Task to complete: Pictures do not belong in the copy; transcribe everything else in the records exactly.
(Beginning of Data)
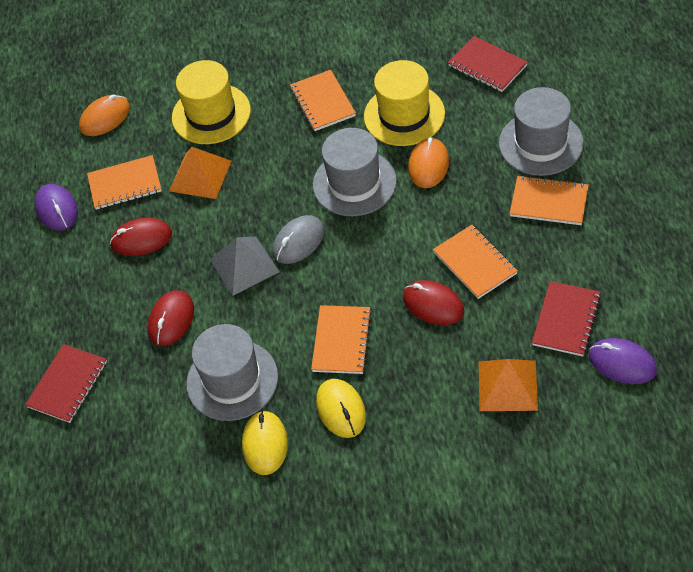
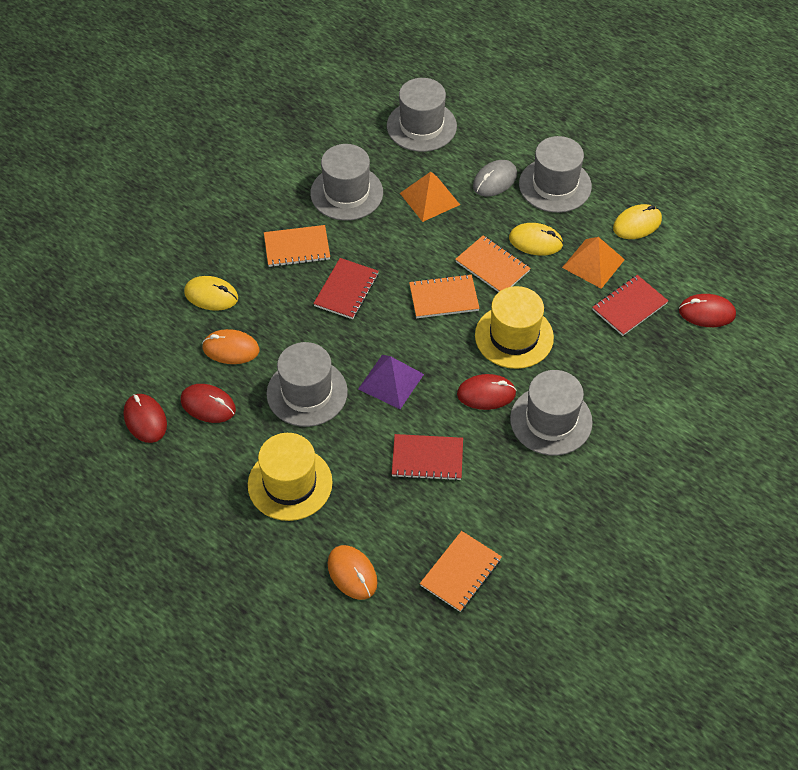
grey hat: 3 -> 5
grey pyramid: 1 -> 0
orange notebook: 5 -> 4
purple mouse: 2 -> 0
purple pyramid: 0 -> 1
red mouse: 3 -> 4
yellow mouse: 2 -> 3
(End of Data)
Exercise response:
grey hat: 3 -> 5
grey pyramid: 1 -> 0
orange notebook: 5 -> 4
purple mouse: 2 -> 0
purple pyramid: 0 -> 1
red mouse: 3 -> 4
yellow mouse: 2 -> 3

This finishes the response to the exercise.